▶ **PROMPT**
Would you please copy each line of the data in which the string "STEPPER" occurs?

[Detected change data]
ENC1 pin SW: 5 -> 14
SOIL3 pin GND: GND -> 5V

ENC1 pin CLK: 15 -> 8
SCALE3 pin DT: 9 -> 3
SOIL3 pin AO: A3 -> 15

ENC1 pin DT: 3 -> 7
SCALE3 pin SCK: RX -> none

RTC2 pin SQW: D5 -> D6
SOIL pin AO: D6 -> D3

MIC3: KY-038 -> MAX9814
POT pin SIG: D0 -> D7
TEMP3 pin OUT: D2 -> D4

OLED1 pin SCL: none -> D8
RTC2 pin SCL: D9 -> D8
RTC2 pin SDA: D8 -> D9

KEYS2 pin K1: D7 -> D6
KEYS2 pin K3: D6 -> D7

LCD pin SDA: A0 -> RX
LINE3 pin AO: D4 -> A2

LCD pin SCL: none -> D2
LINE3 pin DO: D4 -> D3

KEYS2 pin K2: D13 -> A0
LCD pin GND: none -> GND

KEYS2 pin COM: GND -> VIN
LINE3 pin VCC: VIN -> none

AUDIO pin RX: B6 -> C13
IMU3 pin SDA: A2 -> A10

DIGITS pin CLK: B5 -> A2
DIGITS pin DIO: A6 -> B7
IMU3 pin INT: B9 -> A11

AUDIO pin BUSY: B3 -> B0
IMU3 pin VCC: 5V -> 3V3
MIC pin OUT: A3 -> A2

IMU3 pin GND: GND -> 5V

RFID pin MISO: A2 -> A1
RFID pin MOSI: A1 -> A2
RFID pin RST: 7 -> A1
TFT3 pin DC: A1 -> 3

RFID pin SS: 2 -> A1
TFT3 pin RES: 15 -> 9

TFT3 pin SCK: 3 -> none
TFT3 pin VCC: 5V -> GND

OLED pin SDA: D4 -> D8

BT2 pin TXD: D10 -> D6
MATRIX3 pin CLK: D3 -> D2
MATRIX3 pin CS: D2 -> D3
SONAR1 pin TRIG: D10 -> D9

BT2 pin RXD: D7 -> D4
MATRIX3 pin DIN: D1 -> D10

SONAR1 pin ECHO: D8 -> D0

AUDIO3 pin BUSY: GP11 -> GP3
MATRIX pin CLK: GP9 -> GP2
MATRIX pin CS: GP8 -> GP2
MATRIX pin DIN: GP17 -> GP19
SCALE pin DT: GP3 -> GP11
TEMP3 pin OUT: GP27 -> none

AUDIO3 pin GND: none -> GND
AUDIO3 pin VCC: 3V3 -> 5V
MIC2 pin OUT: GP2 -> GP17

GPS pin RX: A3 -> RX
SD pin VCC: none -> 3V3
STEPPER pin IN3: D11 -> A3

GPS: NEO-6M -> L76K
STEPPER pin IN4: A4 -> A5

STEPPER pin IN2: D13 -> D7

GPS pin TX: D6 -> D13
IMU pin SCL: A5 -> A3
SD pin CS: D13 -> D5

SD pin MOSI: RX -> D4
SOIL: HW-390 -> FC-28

▶ **PROBLEM SOLUTION**
STEPPER pin IN3: D11 -> A3
STEPPER pin IN4: A4 -> A5
STEPPER pin IN2: D13 -> D7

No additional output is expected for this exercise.